**Exercise details:**
Once the line holding "(699, 225) = (722, 155): grey" appears, repeat it and each line after it to the end of the data, exactly and with nothing else; pictures stay out.
====
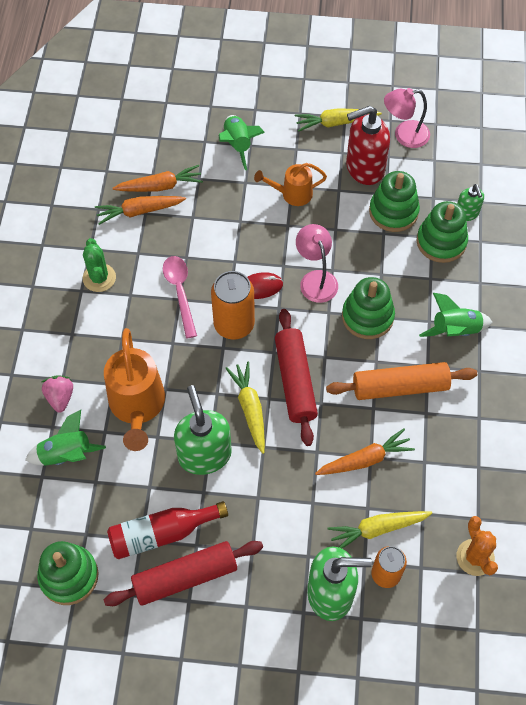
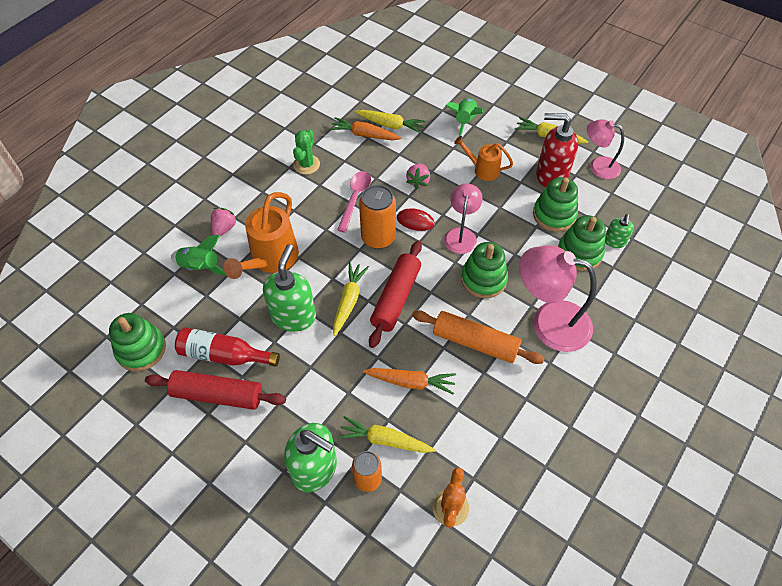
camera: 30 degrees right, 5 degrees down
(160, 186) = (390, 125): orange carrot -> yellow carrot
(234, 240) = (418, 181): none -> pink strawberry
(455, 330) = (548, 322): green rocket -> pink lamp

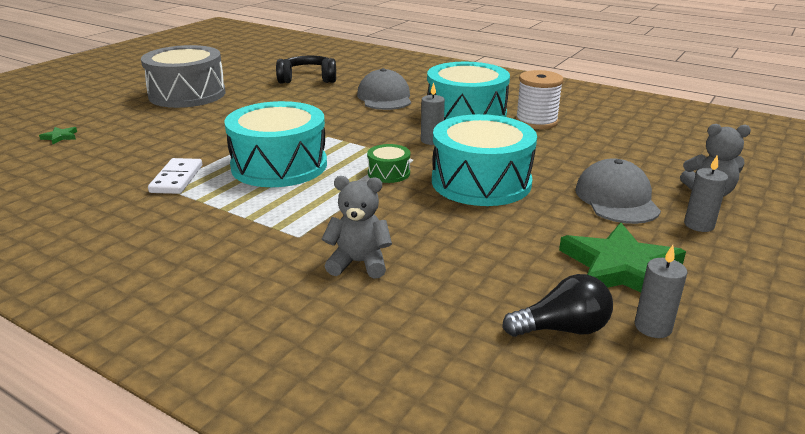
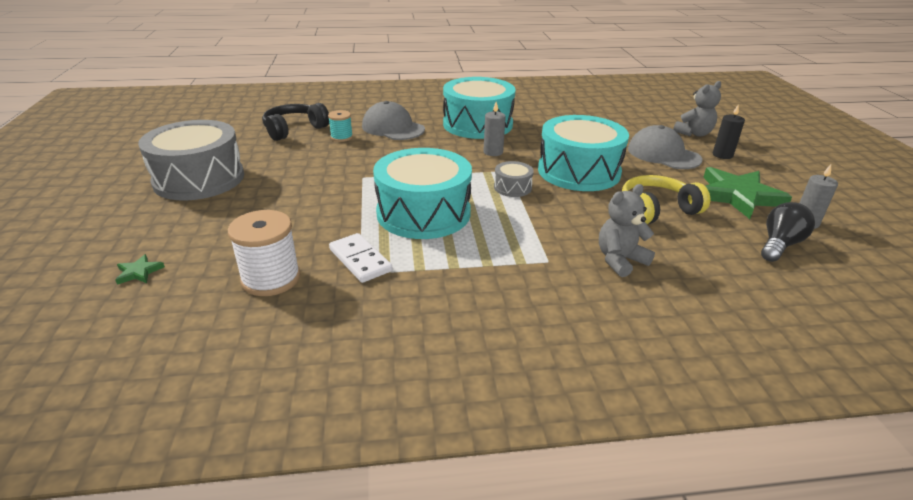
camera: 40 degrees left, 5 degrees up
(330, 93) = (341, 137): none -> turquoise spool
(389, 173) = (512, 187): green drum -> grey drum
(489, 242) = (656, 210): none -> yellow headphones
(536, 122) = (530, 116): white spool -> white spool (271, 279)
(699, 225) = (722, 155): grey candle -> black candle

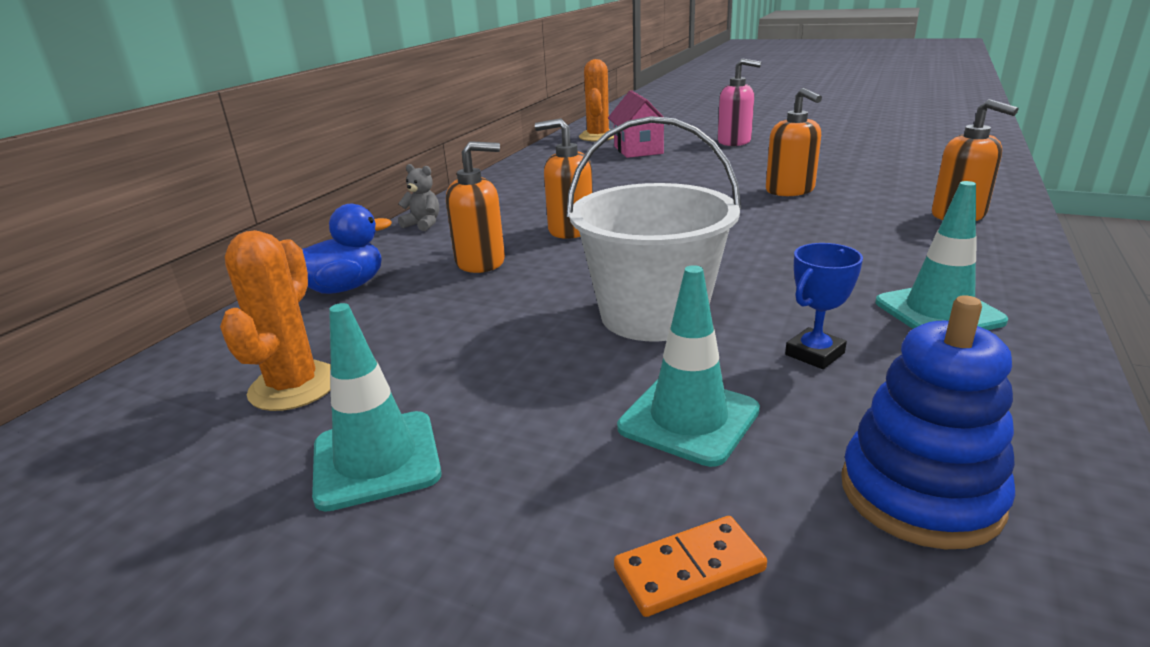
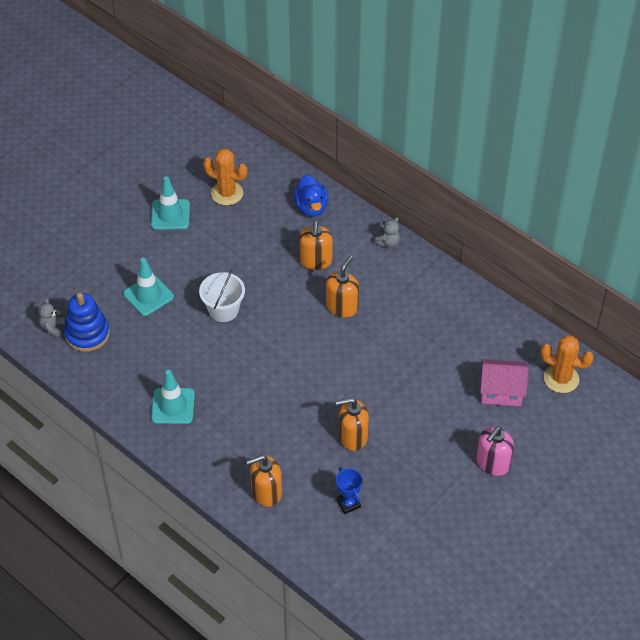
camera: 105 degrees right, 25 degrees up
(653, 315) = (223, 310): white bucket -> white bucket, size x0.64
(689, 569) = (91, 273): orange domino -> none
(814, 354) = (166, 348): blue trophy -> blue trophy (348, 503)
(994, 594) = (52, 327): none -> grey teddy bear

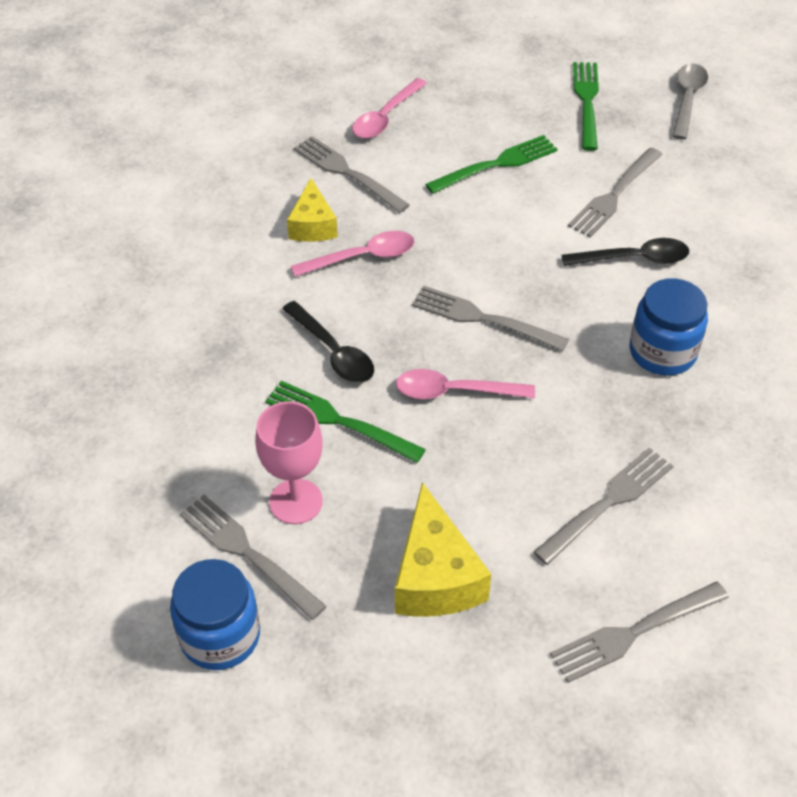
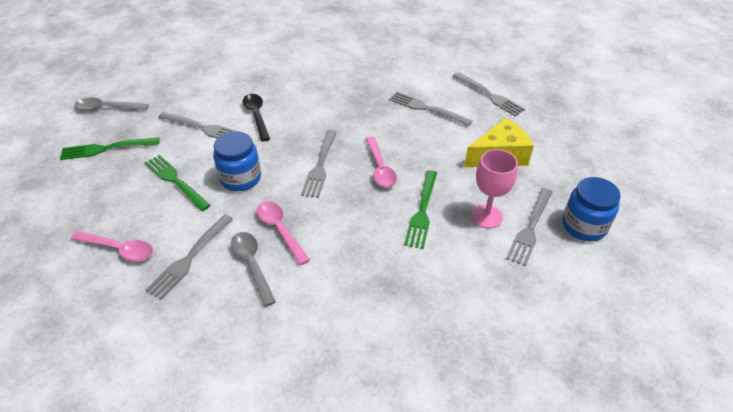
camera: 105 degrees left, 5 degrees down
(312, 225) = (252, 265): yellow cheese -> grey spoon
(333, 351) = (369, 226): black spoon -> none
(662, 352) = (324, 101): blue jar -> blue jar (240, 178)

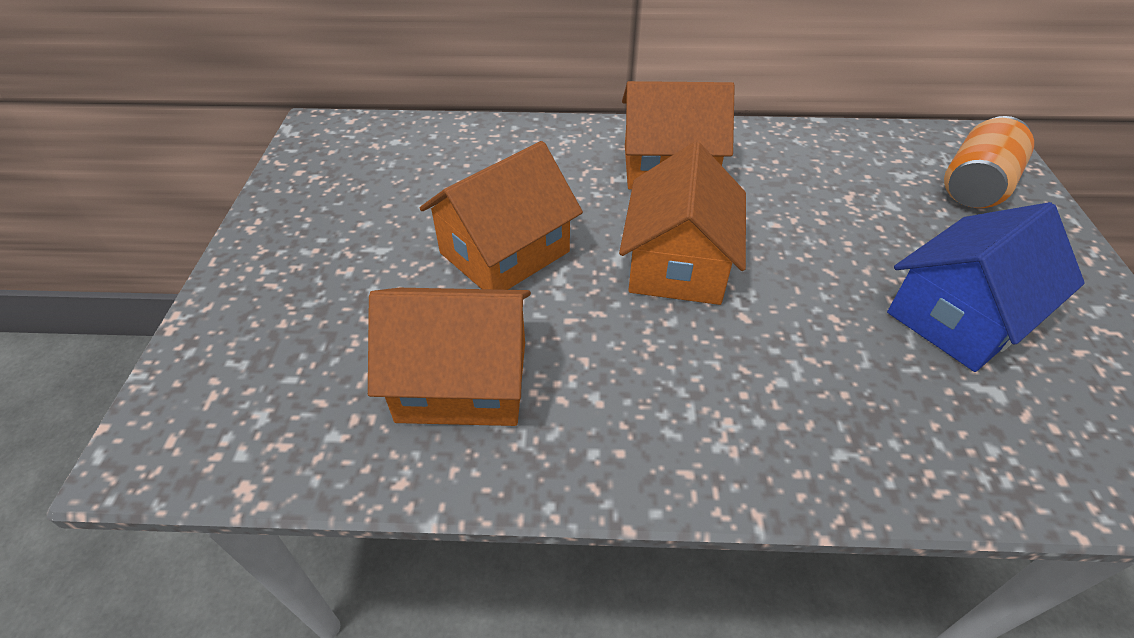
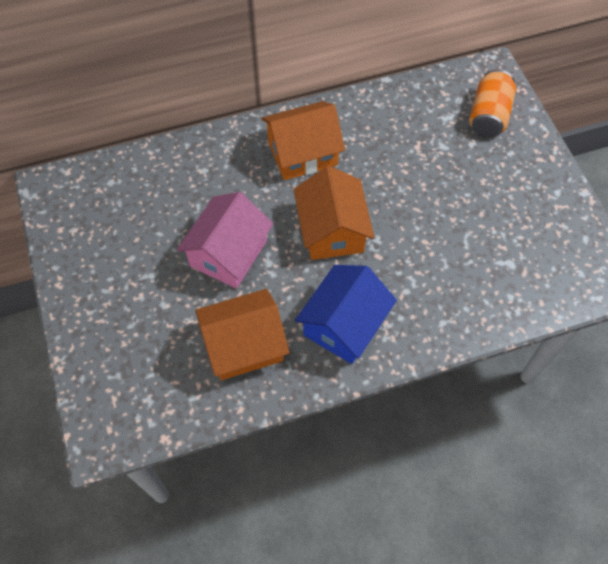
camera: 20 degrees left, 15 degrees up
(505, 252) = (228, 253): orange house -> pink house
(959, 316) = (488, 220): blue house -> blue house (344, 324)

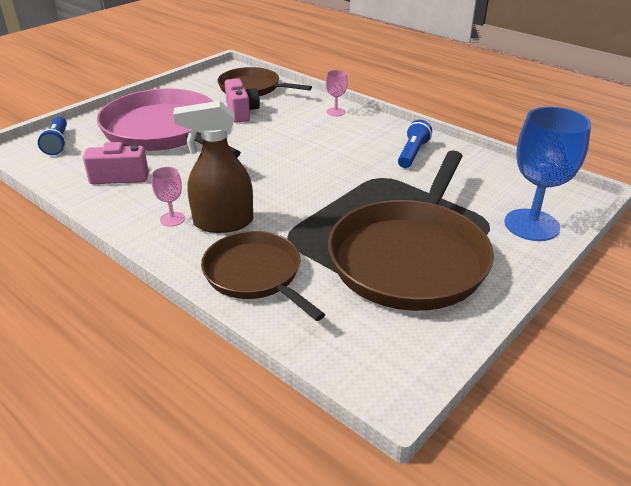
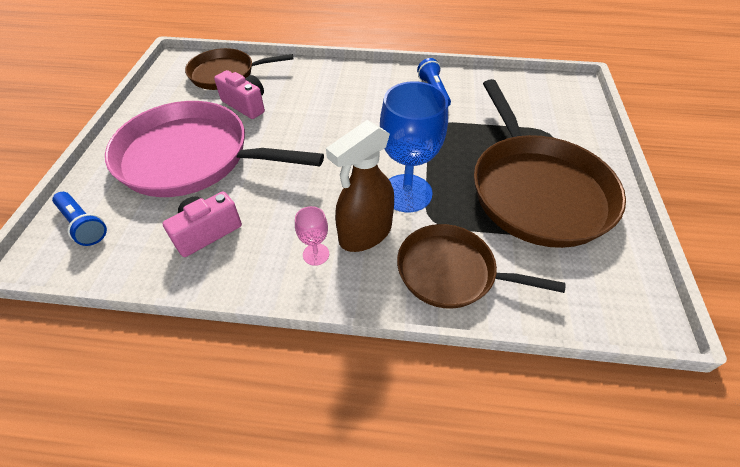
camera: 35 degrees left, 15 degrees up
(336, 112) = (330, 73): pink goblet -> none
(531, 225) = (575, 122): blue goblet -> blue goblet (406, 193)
====
**Problem solution:**
(699, 225) = (722, 155): grey candle -> black candle

camera: 105 degrees right, 25 degrees up
(653, 315) = (223, 310): white bucket -> white bucket, size x0.64
(689, 569) = (91, 273): orange domino -> none
(814, 354) = (166, 348): blue trophy -> blue trophy (348, 503)
(994, 594) = (52, 327): none -> grey teddy bear

camera: 105 degrees left, 5 degrees down
(312, 225) = (252, 265): yellow cheese -> grey spoon
(333, 351) = (369, 226): black spoon -> none
(662, 352) = (324, 101): blue jar -> blue jar (240, 178)

camera: 20 degrees left, 15 degrees up
(505, 252) = (228, 253): orange house -> pink house
(959, 316) = (488, 220): blue house -> blue house (344, 324)

camera: 35 degrees left, 15 degrees up
(336, 112) = (330, 73): pink goblet -> none
(531, 225) = (575, 122): blue goblet -> blue goblet (406, 193)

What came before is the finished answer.